Your reply must contain the lines from the one with "yellow eraser: 12 -> 9" through the last line of the material, exact and complete, with no pictures and no other text.
------ Provided records
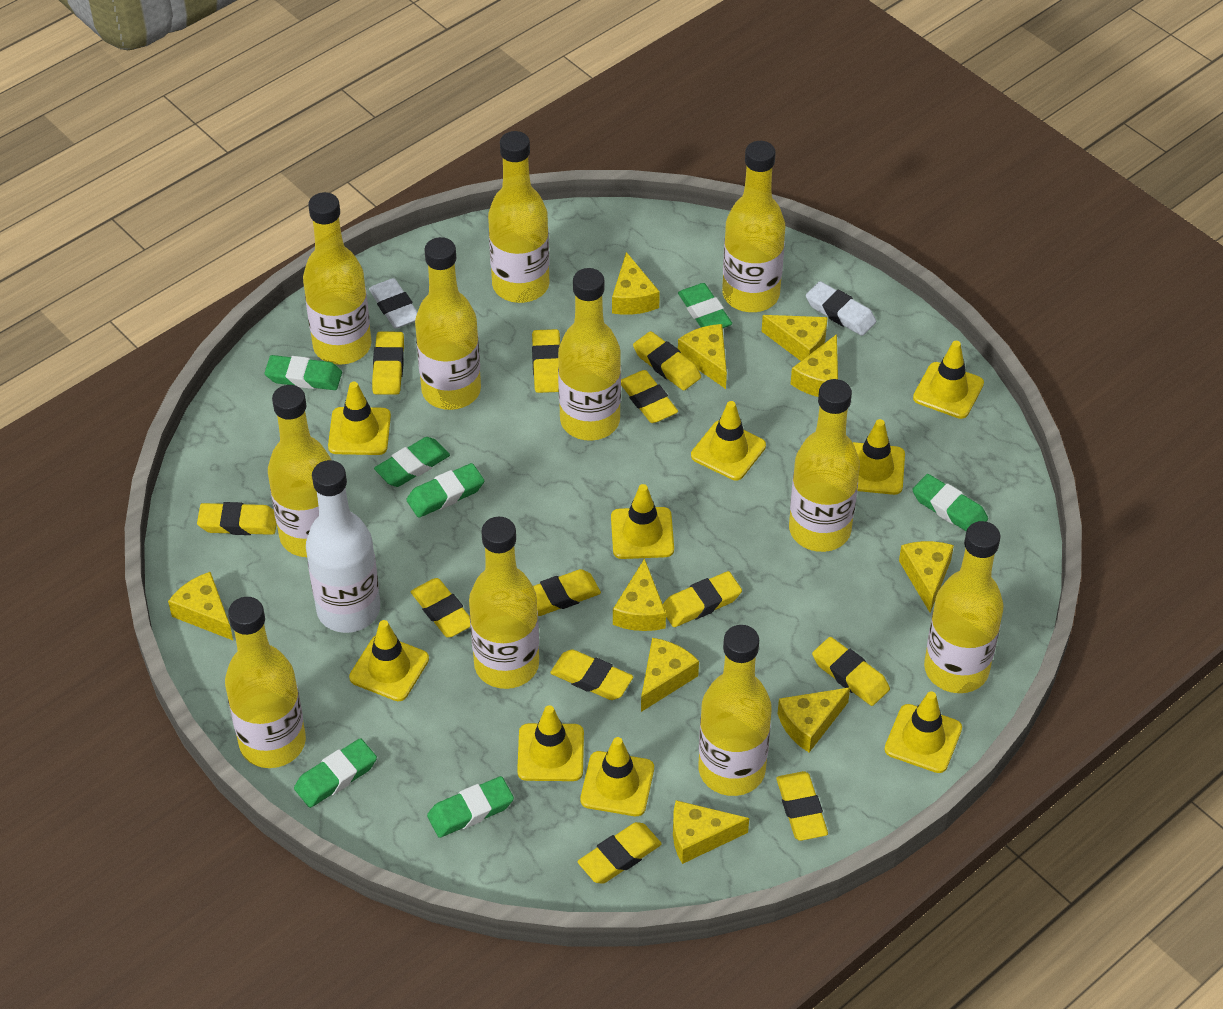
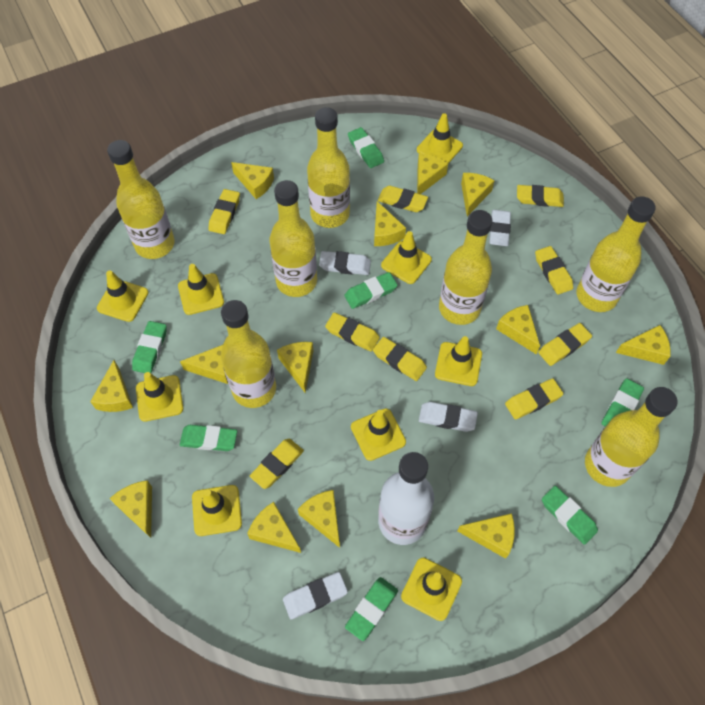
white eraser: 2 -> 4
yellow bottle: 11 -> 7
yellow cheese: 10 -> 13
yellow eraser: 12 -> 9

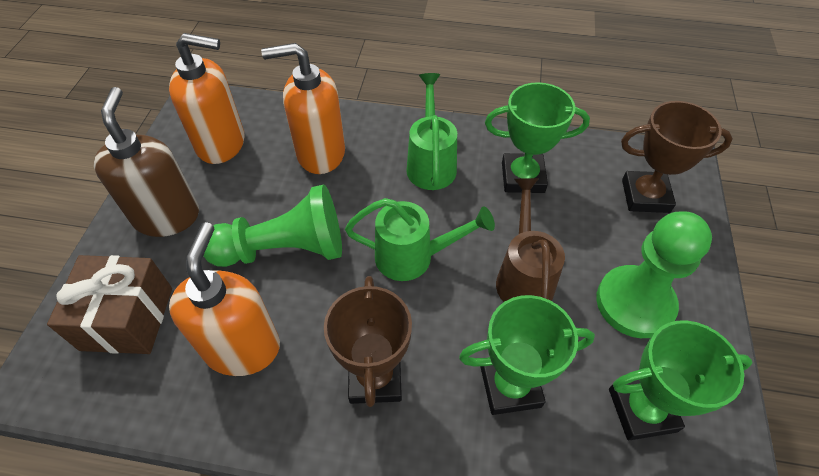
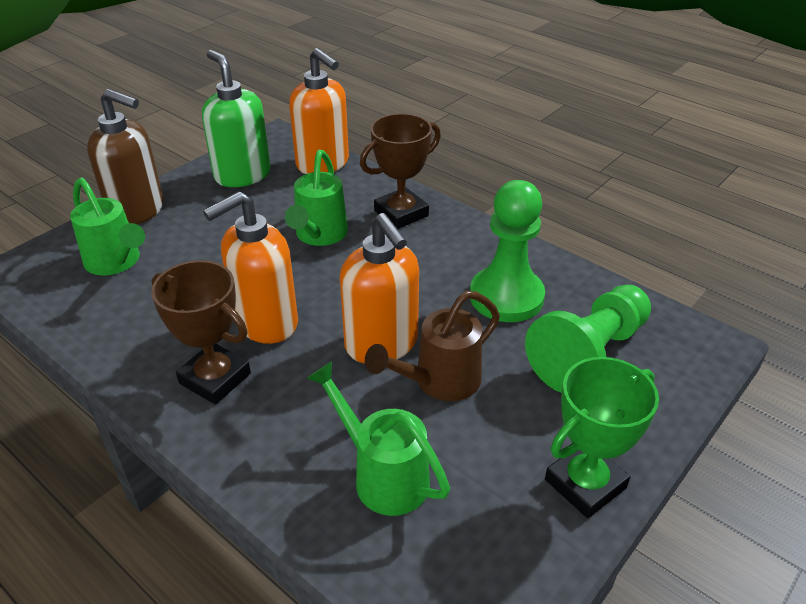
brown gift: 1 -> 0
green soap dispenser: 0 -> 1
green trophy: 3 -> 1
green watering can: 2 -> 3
------------
* Exercise response:
yellow eraser: 12 -> 9

brown gift: 1 -> 0
green soap dispenser: 0 -> 1
green trophy: 3 -> 1
green watering can: 2 -> 3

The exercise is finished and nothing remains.